RECORD SET:
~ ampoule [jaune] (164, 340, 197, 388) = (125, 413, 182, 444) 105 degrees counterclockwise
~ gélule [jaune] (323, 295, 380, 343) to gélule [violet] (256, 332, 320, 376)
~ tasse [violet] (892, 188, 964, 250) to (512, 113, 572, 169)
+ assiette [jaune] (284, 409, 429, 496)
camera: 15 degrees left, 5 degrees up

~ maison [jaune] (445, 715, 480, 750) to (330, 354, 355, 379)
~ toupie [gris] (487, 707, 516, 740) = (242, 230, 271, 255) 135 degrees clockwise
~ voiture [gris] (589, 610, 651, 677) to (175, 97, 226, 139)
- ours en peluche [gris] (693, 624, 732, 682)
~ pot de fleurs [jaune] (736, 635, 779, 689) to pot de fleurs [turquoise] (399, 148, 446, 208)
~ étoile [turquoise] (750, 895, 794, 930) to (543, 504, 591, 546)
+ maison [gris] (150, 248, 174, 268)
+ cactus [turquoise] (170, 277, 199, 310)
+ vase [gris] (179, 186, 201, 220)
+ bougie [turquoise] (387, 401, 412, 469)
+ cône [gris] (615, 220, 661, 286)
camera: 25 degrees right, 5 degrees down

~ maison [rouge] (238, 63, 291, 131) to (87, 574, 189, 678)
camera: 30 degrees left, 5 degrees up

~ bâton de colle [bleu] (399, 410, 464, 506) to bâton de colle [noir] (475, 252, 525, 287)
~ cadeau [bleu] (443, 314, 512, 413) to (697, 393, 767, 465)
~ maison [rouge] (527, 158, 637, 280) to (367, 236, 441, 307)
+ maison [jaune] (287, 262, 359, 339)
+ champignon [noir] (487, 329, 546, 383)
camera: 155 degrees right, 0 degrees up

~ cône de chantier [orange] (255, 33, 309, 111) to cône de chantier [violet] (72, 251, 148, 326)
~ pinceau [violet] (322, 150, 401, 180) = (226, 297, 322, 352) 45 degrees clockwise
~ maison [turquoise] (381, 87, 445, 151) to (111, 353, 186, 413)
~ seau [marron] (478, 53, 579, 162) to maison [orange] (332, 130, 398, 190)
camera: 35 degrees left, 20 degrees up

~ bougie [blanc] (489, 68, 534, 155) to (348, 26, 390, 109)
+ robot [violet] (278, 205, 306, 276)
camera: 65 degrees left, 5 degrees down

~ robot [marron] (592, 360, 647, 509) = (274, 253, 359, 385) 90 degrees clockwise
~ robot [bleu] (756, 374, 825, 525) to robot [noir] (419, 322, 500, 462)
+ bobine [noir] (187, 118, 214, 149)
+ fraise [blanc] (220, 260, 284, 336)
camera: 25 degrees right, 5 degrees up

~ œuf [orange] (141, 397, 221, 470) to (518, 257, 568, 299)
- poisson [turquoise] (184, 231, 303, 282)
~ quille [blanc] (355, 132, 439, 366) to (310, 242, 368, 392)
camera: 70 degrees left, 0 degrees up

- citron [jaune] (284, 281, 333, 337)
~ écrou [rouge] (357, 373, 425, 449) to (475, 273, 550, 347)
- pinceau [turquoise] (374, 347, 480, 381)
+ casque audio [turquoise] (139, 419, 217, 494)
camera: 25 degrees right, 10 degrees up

WHAT YOU SHOULD DO: Start at the first line and transcribe the data exactly through the last.

ANSWER SECTION:
~ ampoule [jaune] (164, 340, 197, 388) = (125, 413, 182, 444) 105 degrees counterclockwise
~ gélule [jaune] (323, 295, 380, 343) to gélule [violet] (256, 332, 320, 376)
~ tasse [violet] (892, 188, 964, 250) to (512, 113, 572, 169)
+ assiette [jaune] (284, 409, 429, 496)
camera: 15 degrees left, 5 degrees up

~ maison [jaune] (445, 715, 480, 750) to (330, 354, 355, 379)
~ toupie [gris] (487, 707, 516, 740) = (242, 230, 271, 255) 135 degrees clockwise
~ voiture [gris] (589, 610, 651, 677) to (175, 97, 226, 139)
- ours en peluche [gris] (693, 624, 732, 682)
~ pot de fleurs [jaune] (736, 635, 779, 689) to pot de fleurs [turquoise] (399, 148, 446, 208)
~ étoile [turquoise] (750, 895, 794, 930) to (543, 504, 591, 546)
+ maison [gris] (150, 248, 174, 268)
+ cactus [turquoise] (170, 277, 199, 310)
+ vase [gris] (179, 186, 201, 220)
+ bougie [turquoise] (387, 401, 412, 469)
+ cône [gris] (615, 220, 661, 286)
camera: 25 degrees right, 5 degrees down

~ maison [rouge] (238, 63, 291, 131) to (87, 574, 189, 678)
camera: 30 degrees left, 5 degrees up

~ bâton de colle [bleu] (399, 410, 464, 506) to bâton de colle [noir] (475, 252, 525, 287)
~ cadeau [bleu] (443, 314, 512, 413) to (697, 393, 767, 465)
~ maison [rouge] (527, 158, 637, 280) to (367, 236, 441, 307)
+ maison [jaune] (287, 262, 359, 339)
+ champignon [noir] (487, 329, 546, 383)
camera: 155 degrees right, 0 degrees up

~ cône de chantier [orange] (255, 33, 309, 111) to cône de chantier [violet] (72, 251, 148, 326)
~ pinceau [violet] (322, 150, 401, 180) = (226, 297, 322, 352) 45 degrees clockwise
~ maison [turquoise] (381, 87, 445, 151) to (111, 353, 186, 413)
~ seau [marron] (478, 53, 579, 162) to maison [orange] (332, 130, 398, 190)
camera: 35 degrees left, 20 degrees up

~ bougie [blanc] (489, 68, 534, 155) to (348, 26, 390, 109)
+ robot [violet] (278, 205, 306, 276)
camera: 65 degrees left, 5 degrees down

~ robot [marron] (592, 360, 647, 509) = (274, 253, 359, 385) 90 degrees clockwise
~ robot [bleu] (756, 374, 825, 525) to robot [noir] (419, 322, 500, 462)
+ bobine [noir] (187, 118, 214, 149)
+ fraise [blanc] (220, 260, 284, 336)
camera: 25 degrees right, 5 degrees up

~ œuf [orange] (141, 397, 221, 470) to (518, 257, 568, 299)
- poisson [turquoise] (184, 231, 303, 282)
~ quille [blanc] (355, 132, 439, 366) to (310, 242, 368, 392)
camera: 70 degrees left, 0 degrees up

- citron [jaune] (284, 281, 333, 337)
~ écrou [rouge] (357, 373, 425, 449) to (475, 273, 550, 347)
- pinceau [turquoise] (374, 347, 480, 381)
+ casque audio [turquoise] (139, 419, 217, 494)
camera: 25 degrees right, 10 degrees up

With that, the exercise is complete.